## [ACTIVITY]
Return all lines in the data where the string "minus" can be found.

## [GIVEN ENTRIES]

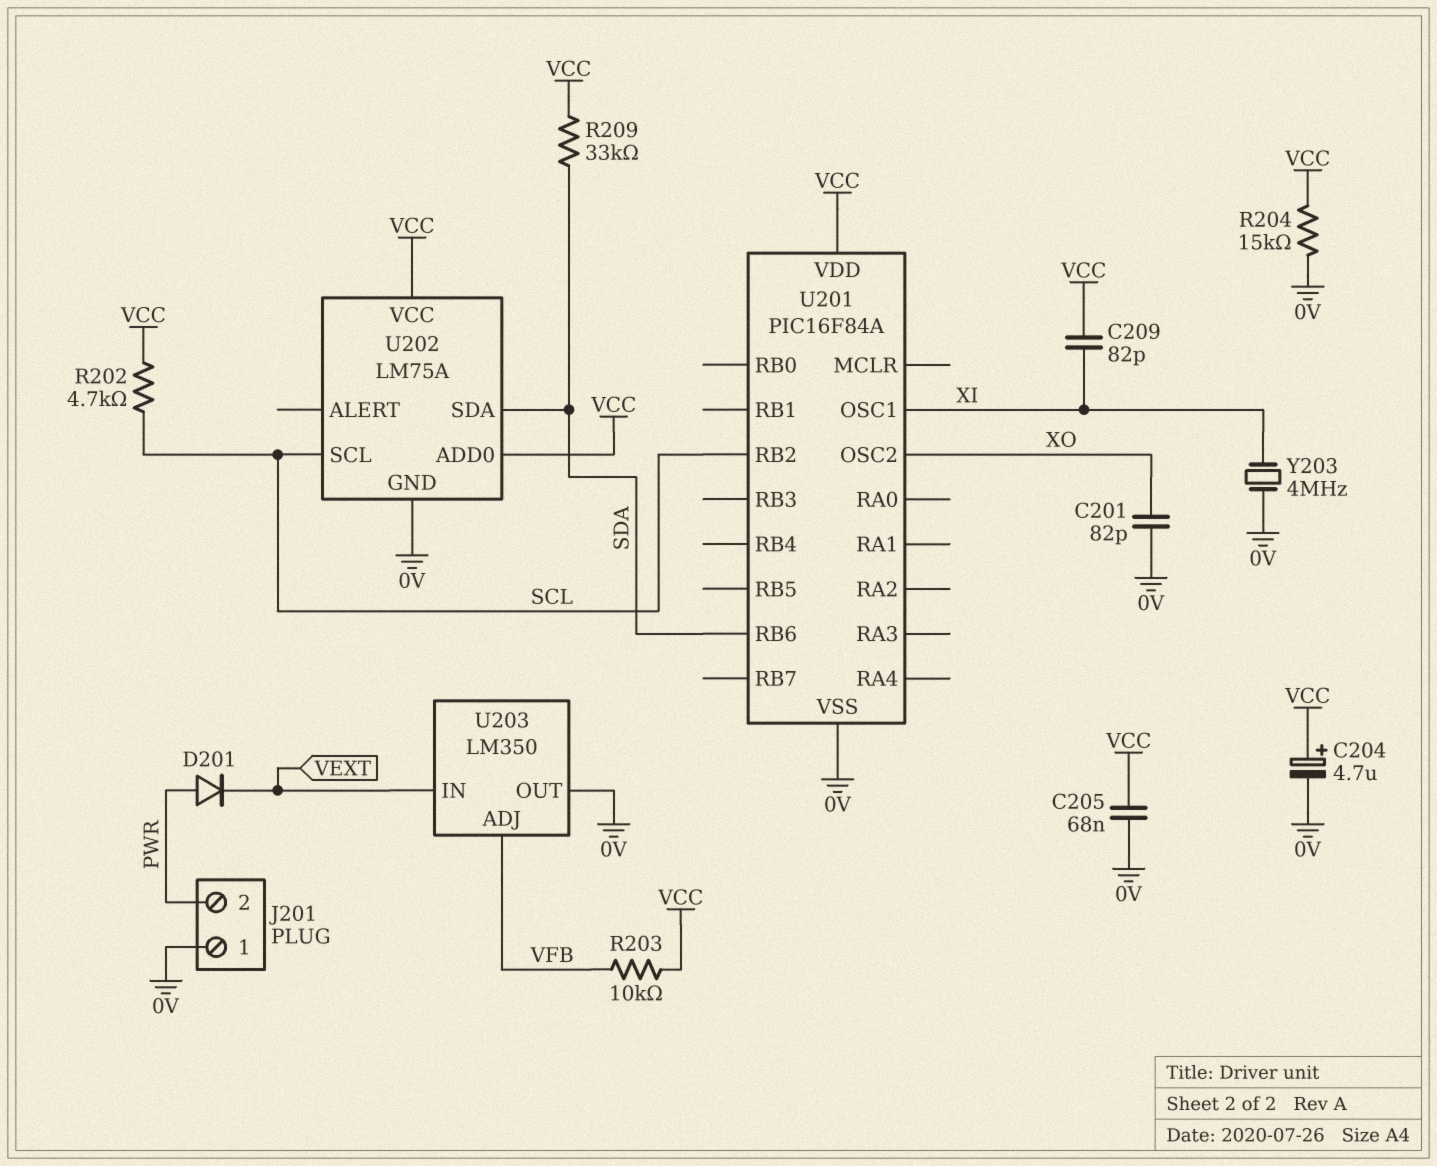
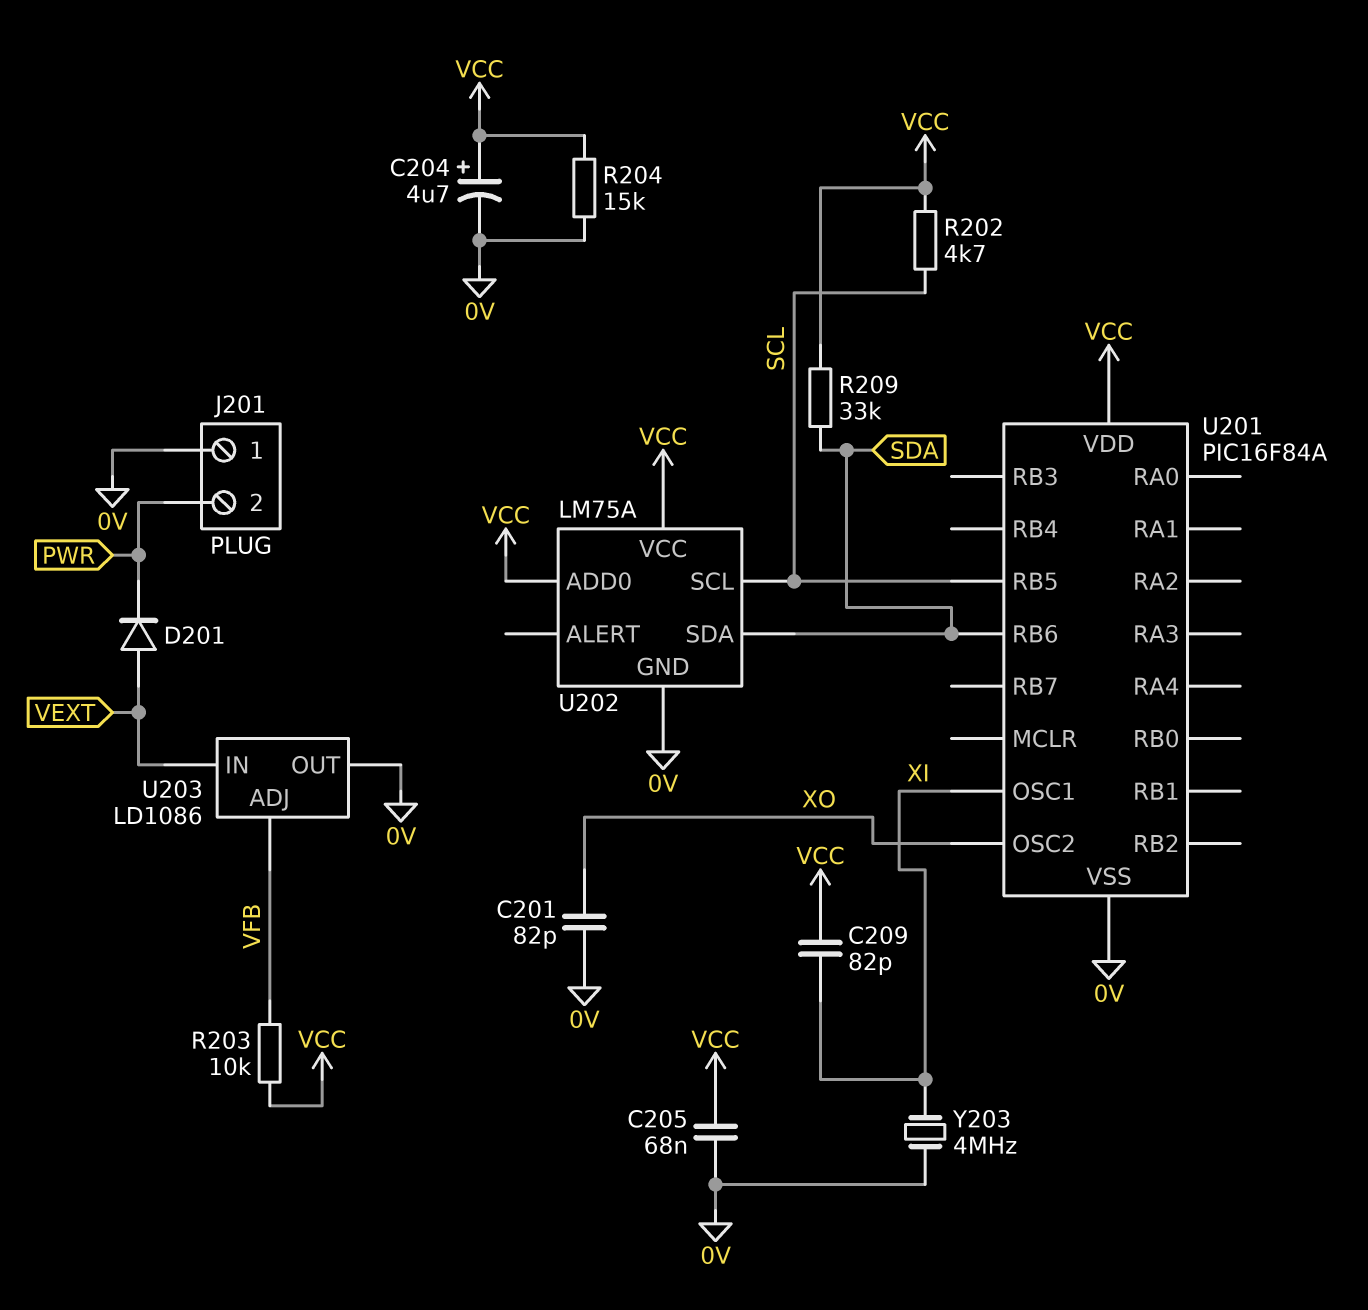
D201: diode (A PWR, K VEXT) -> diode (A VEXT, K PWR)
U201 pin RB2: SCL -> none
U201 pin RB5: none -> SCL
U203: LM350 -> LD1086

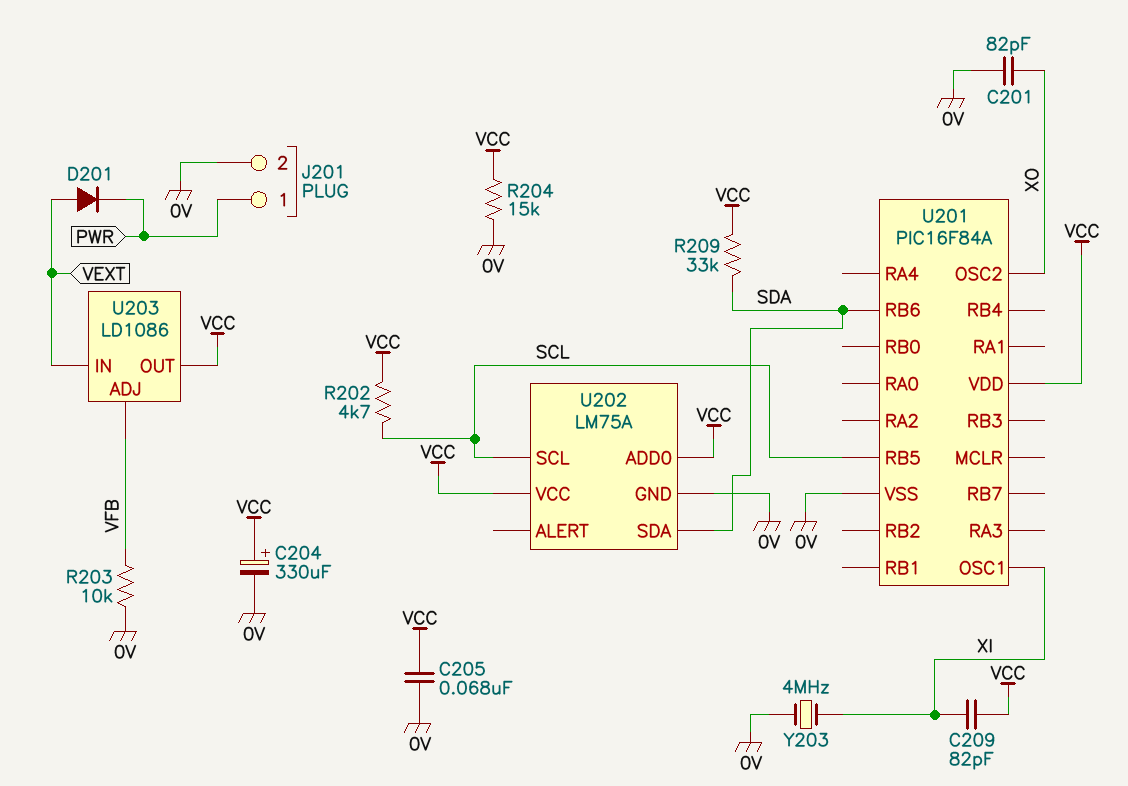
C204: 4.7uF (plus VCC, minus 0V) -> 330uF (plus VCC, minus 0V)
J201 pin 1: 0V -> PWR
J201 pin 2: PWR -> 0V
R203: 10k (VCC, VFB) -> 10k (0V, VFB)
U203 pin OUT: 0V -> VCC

---

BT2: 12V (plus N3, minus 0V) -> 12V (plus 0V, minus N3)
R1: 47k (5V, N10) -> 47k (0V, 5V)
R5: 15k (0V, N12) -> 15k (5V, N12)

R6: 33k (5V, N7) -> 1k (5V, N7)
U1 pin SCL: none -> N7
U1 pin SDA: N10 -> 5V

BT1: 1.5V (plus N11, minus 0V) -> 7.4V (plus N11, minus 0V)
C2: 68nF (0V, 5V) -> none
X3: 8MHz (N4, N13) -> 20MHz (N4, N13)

## [TASK SOLUTION]
C204: 4.7uF (plus VCC, minus 0V) -> 330uF (plus VCC, minus 0V)
BT2: 12V (plus N3, minus 0V) -> 12V (plus 0V, minus N3)
BT1: 1.5V (plus N11, minus 0V) -> 7.4V (plus N11, minus 0V)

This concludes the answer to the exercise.